What follows are records. Restate all of them word for word.

══ Information provided ══

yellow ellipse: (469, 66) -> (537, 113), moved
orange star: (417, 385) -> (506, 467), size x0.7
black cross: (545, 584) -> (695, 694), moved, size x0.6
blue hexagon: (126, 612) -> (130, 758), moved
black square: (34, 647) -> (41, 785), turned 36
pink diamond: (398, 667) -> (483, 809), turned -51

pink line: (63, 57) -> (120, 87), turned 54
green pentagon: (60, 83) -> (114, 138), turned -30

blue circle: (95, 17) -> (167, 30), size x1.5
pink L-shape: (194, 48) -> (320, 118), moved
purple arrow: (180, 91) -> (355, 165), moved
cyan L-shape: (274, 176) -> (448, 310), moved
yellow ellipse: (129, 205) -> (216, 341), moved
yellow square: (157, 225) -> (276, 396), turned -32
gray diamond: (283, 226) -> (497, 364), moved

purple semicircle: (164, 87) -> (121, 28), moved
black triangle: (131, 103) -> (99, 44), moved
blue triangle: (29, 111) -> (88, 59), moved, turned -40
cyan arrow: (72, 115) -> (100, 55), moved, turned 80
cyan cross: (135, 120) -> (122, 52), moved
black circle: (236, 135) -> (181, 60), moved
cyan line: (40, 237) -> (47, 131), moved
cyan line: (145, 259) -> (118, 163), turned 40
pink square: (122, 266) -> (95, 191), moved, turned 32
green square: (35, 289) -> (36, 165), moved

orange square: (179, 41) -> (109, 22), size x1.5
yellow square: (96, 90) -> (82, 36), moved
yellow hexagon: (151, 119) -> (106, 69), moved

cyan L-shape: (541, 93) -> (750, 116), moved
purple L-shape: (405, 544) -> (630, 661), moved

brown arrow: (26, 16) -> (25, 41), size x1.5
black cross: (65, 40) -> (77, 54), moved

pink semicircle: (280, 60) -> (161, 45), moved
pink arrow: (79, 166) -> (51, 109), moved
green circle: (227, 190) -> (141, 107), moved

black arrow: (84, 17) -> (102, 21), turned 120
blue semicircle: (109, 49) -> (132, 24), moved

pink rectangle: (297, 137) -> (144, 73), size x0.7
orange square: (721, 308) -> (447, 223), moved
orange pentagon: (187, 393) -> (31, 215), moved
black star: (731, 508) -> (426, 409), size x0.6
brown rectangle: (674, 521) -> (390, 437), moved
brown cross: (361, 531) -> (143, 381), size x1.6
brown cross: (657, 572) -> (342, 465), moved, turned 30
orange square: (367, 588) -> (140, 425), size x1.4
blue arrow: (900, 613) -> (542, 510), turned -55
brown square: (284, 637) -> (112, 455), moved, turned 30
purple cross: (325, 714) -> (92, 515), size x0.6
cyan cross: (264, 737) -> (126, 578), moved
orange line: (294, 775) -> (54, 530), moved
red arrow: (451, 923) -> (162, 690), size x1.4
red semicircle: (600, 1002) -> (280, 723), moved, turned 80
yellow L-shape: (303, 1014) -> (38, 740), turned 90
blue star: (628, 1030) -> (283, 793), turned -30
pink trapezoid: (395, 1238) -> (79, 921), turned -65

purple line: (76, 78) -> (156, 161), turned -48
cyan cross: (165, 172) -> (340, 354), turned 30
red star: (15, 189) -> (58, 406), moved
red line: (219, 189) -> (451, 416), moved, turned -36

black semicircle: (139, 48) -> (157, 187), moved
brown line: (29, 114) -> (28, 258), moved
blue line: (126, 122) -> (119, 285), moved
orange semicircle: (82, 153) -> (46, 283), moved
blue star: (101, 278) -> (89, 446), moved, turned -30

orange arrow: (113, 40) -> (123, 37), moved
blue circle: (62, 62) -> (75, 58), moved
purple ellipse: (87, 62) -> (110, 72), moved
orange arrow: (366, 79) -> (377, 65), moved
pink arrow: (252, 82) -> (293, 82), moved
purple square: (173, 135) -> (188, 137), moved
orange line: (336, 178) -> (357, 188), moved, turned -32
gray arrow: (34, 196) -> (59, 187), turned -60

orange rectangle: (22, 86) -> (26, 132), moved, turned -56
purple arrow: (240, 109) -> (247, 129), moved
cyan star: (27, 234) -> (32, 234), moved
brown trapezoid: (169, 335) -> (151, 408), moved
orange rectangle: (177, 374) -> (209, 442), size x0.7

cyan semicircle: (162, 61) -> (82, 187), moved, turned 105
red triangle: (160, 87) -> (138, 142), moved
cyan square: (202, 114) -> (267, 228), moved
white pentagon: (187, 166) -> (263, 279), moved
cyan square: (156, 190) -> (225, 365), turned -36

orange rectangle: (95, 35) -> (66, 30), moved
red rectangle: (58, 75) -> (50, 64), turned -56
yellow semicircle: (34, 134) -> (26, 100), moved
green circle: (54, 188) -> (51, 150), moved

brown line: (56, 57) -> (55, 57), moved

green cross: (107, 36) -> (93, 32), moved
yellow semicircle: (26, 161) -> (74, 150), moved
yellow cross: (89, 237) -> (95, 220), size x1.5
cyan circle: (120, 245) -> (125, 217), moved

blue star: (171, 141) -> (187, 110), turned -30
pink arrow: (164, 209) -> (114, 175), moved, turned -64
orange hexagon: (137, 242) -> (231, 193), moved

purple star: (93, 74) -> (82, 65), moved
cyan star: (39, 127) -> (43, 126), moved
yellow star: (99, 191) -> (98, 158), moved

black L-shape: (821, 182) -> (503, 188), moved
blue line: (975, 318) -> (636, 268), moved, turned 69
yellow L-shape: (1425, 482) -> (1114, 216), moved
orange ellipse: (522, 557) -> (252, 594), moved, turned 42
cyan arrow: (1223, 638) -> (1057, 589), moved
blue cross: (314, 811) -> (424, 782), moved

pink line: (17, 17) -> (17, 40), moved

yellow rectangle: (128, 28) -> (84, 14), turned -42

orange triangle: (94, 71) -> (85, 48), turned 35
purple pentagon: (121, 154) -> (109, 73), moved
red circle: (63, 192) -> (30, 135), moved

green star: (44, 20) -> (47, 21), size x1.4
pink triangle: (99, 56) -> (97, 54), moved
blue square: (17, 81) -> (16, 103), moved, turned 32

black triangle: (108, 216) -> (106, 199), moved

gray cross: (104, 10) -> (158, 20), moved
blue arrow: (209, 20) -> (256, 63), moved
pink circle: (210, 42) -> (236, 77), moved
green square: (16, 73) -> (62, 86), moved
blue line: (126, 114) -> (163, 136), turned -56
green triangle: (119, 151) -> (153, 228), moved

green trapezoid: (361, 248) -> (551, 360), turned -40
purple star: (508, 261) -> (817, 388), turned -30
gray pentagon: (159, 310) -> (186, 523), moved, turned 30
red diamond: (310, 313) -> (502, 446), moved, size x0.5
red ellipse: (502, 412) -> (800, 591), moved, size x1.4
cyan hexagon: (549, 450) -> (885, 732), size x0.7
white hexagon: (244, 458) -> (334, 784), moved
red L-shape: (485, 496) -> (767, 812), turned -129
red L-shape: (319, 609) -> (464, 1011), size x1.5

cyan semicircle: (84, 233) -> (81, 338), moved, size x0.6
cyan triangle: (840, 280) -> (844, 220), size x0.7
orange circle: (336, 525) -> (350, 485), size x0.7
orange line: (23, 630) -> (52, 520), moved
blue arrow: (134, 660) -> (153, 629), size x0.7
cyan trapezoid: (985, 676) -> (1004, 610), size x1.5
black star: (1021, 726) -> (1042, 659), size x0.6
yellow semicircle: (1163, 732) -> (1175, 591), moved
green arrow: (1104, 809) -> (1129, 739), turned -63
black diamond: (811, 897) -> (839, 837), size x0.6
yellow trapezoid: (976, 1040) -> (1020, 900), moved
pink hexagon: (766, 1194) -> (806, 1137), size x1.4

═══

Task output:
yellow ellipse: (469, 66) -> (537, 113), moved
orange star: (417, 385) -> (506, 467), size x0.7
black cross: (545, 584) -> (695, 694), moved, size x0.6
blue hexagon: (126, 612) -> (130, 758), moved
black square: (34, 647) -> (41, 785), turned 36
pink diamond: (398, 667) -> (483, 809), turned -51

pink line: (63, 57) -> (120, 87), turned 54
green pentagon: (60, 83) -> (114, 138), turned -30

blue circle: (95, 17) -> (167, 30), size x1.5
pink L-shape: (194, 48) -> (320, 118), moved
purple arrow: (180, 91) -> (355, 165), moved
cyan L-shape: (274, 176) -> (448, 310), moved
yellow ellipse: (129, 205) -> (216, 341), moved
yellow square: (157, 225) -> (276, 396), turned -32
gray diamond: (283, 226) -> (497, 364), moved

purple semicircle: (164, 87) -> (121, 28), moved
black triangle: (131, 103) -> (99, 44), moved
blue triangle: (29, 111) -> (88, 59), moved, turned -40
cyan arrow: (72, 115) -> (100, 55), moved, turned 80
cyan cross: (135, 120) -> (122, 52), moved
black circle: (236, 135) -> (181, 60), moved
cyan line: (40, 237) -> (47, 131), moved
cyan line: (145, 259) -> (118, 163), turned 40
pink square: (122, 266) -> (95, 191), moved, turned 32
green square: (35, 289) -> (36, 165), moved

orange square: (179, 41) -> (109, 22), size x1.5
yellow square: (96, 90) -> (82, 36), moved
yellow hexagon: (151, 119) -> (106, 69), moved

cyan L-shape: (541, 93) -> (750, 116), moved
purple L-shape: (405, 544) -> (630, 661), moved

brown arrow: (26, 16) -> (25, 41), size x1.5
black cross: (65, 40) -> (77, 54), moved

pink semicircle: (280, 60) -> (161, 45), moved
pink arrow: (79, 166) -> (51, 109), moved
green circle: (227, 190) -> (141, 107), moved

black arrow: (84, 17) -> (102, 21), turned 120
blue semicircle: (109, 49) -> (132, 24), moved

pink rectangle: (297, 137) -> (144, 73), size x0.7
orange square: (721, 308) -> (447, 223), moved
orange pentagon: (187, 393) -> (31, 215), moved
black star: (731, 508) -> (426, 409), size x0.6
brown rectangle: (674, 521) -> (390, 437), moved
brown cross: (361, 531) -> (143, 381), size x1.6
brown cross: (657, 572) -> (342, 465), moved, turned 30
orange square: (367, 588) -> (140, 425), size x1.4
blue arrow: (900, 613) -> (542, 510), turned -55
brown square: (284, 637) -> (112, 455), moved, turned 30
purple cross: (325, 714) -> (92, 515), size x0.6
cyan cross: (264, 737) -> (126, 578), moved
orange line: (294, 775) -> (54, 530), moved
red arrow: (451, 923) -> (162, 690), size x1.4
red semicircle: (600, 1002) -> (280, 723), moved, turned 80
yellow L-shape: (303, 1014) -> (38, 740), turned 90
blue star: (628, 1030) -> (283, 793), turned -30
pink trapezoid: (395, 1238) -> (79, 921), turned -65

purple line: (76, 78) -> (156, 161), turned -48
cyan cross: (165, 172) -> (340, 354), turned 30
red star: (15, 189) -> (58, 406), moved
red line: (219, 189) -> (451, 416), moved, turned -36

black semicircle: (139, 48) -> (157, 187), moved
brown line: (29, 114) -> (28, 258), moved
blue line: (126, 122) -> (119, 285), moved
orange semicircle: (82, 153) -> (46, 283), moved
blue star: (101, 278) -> (89, 446), moved, turned -30

orange arrow: (113, 40) -> (123, 37), moved
blue circle: (62, 62) -> (75, 58), moved
purple ellipse: (87, 62) -> (110, 72), moved
orange arrow: (366, 79) -> (377, 65), moved
pink arrow: (252, 82) -> (293, 82), moved
purple square: (173, 135) -> (188, 137), moved
orange line: (336, 178) -> (357, 188), moved, turned -32
gray arrow: (34, 196) -> (59, 187), turned -60

orange rectangle: (22, 86) -> (26, 132), moved, turned -56
purple arrow: (240, 109) -> (247, 129), moved
cyan star: (27, 234) -> (32, 234), moved
brown trapezoid: (169, 335) -> (151, 408), moved
orange rectangle: (177, 374) -> (209, 442), size x0.7

cyan semicircle: (162, 61) -> (82, 187), moved, turned 105
red triangle: (160, 87) -> (138, 142), moved
cyan square: (202, 114) -> (267, 228), moved
white pentagon: (187, 166) -> (263, 279), moved
cyan square: (156, 190) -> (225, 365), turned -36

orange rectangle: (95, 35) -> (66, 30), moved
red rectangle: (58, 75) -> (50, 64), turned -56
yellow semicircle: (34, 134) -> (26, 100), moved
green circle: (54, 188) -> (51, 150), moved

brown line: (56, 57) -> (55, 57), moved

green cross: (107, 36) -> (93, 32), moved
yellow semicircle: (26, 161) -> (74, 150), moved
yellow cross: (89, 237) -> (95, 220), size x1.5
cyan circle: (120, 245) -> (125, 217), moved

blue star: (171, 141) -> (187, 110), turned -30
pink arrow: (164, 209) -> (114, 175), moved, turned -64
orange hexagon: (137, 242) -> (231, 193), moved

purple star: (93, 74) -> (82, 65), moved
cyan star: (39, 127) -> (43, 126), moved
yellow star: (99, 191) -> (98, 158), moved

black L-shape: (821, 182) -> (503, 188), moved
blue line: (975, 318) -> (636, 268), moved, turned 69
yellow L-shape: (1425, 482) -> (1114, 216), moved
orange ellipse: (522, 557) -> (252, 594), moved, turned 42
cyan arrow: (1223, 638) -> (1057, 589), moved
blue cross: (314, 811) -> (424, 782), moved

pink line: (17, 17) -> (17, 40), moved

yellow rectangle: (128, 28) -> (84, 14), turned -42

orange triangle: (94, 71) -> (85, 48), turned 35
purple pentagon: (121, 154) -> (109, 73), moved
red circle: (63, 192) -> (30, 135), moved

green star: (44, 20) -> (47, 21), size x1.4
pink triangle: (99, 56) -> (97, 54), moved
blue square: (17, 81) -> (16, 103), moved, turned 32

black triangle: (108, 216) -> (106, 199), moved

gray cross: (104, 10) -> (158, 20), moved
blue arrow: (209, 20) -> (256, 63), moved
pink circle: (210, 42) -> (236, 77), moved
green square: (16, 73) -> (62, 86), moved
blue line: (126, 114) -> (163, 136), turned -56
green triangle: (119, 151) -> (153, 228), moved

green trapezoid: (361, 248) -> (551, 360), turned -40
purple star: (508, 261) -> (817, 388), turned -30
gray pentagon: (159, 310) -> (186, 523), moved, turned 30
red diamond: (310, 313) -> (502, 446), moved, size x0.5
red ellipse: (502, 412) -> (800, 591), moved, size x1.4
cyan hexagon: (549, 450) -> (885, 732), size x0.7
white hexagon: (244, 458) -> (334, 784), moved
red L-shape: (485, 496) -> (767, 812), turned -129
red L-shape: (319, 609) -> (464, 1011), size x1.5

cyan semicircle: (84, 233) -> (81, 338), moved, size x0.6
cyan triangle: (840, 280) -> (844, 220), size x0.7
orange circle: (336, 525) -> (350, 485), size x0.7
orange line: (23, 630) -> (52, 520), moved
blue arrow: (134, 660) -> (153, 629), size x0.7
cyan trapezoid: (985, 676) -> (1004, 610), size x1.5
black star: (1021, 726) -> (1042, 659), size x0.6
yellow semicircle: (1163, 732) -> (1175, 591), moved
green arrow: (1104, 809) -> (1129, 739), turned -63
black diamond: (811, 897) -> (839, 837), size x0.6
yellow trapezoid: (976, 1040) -> (1020, 900), moved
pink hexagon: (766, 1194) -> (806, 1137), size x1.4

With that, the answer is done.